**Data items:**
------------------------------------

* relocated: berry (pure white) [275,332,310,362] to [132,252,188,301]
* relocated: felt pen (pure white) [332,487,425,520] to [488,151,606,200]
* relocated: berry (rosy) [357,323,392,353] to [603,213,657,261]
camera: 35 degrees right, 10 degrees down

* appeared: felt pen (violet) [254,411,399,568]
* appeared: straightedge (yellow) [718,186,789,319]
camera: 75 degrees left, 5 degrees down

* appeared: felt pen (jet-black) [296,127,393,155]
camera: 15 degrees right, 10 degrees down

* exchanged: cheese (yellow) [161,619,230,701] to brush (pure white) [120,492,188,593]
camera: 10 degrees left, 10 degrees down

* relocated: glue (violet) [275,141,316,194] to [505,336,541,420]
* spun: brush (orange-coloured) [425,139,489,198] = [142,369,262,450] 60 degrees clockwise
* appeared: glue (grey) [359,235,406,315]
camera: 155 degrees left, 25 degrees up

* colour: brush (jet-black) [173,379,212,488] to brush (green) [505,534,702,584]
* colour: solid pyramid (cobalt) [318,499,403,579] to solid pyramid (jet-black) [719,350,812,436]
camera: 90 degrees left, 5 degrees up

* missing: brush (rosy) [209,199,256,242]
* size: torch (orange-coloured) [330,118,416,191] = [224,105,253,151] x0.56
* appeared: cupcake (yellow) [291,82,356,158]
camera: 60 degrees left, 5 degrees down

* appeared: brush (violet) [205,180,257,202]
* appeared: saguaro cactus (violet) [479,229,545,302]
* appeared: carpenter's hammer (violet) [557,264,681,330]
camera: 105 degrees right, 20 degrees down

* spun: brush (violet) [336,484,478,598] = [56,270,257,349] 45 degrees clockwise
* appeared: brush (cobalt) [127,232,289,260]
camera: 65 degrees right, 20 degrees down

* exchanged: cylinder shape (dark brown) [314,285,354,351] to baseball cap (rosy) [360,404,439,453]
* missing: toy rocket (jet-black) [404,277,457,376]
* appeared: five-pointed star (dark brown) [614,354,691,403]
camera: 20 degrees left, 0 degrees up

------------------------------------

**WHAT THIS TASK INVOLVES:** Check the entries above line by line and return each one containing the word "berry".

**EXERCISE ANSWER:**
* relocated: berry (pure white) [275,332,310,362] to [132,252,188,301]
* relocated: berry (rosy) [357,323,392,353] to [603,213,657,261]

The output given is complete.